▶ _Work to complete_: The full set of lines below has to be duplicated exactly, with no picture kept.

▶ _Source data_:

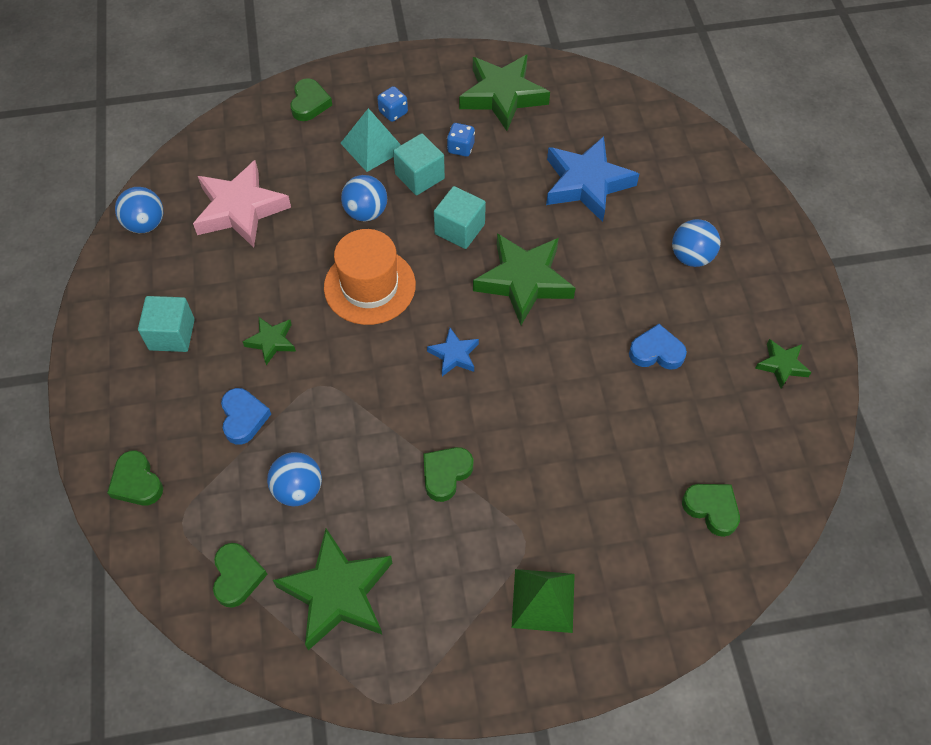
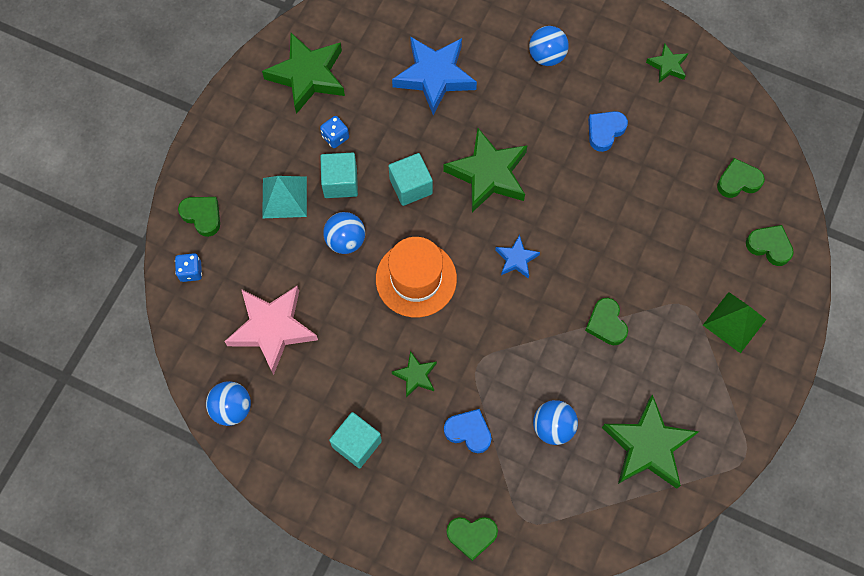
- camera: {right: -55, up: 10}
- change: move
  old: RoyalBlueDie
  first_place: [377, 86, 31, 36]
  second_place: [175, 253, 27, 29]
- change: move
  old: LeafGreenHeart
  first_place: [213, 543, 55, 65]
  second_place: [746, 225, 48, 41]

▶ _Written reply_:
- camera: {right: -55, up: 10}
- change: move
  old: RoyalBlueDie
  first_place: [377, 86, 31, 36]
  second_place: [175, 253, 27, 29]
- change: move
  old: LeafGreenHeart
  first_place: [213, 543, 55, 65]
  second_place: [746, 225, 48, 41]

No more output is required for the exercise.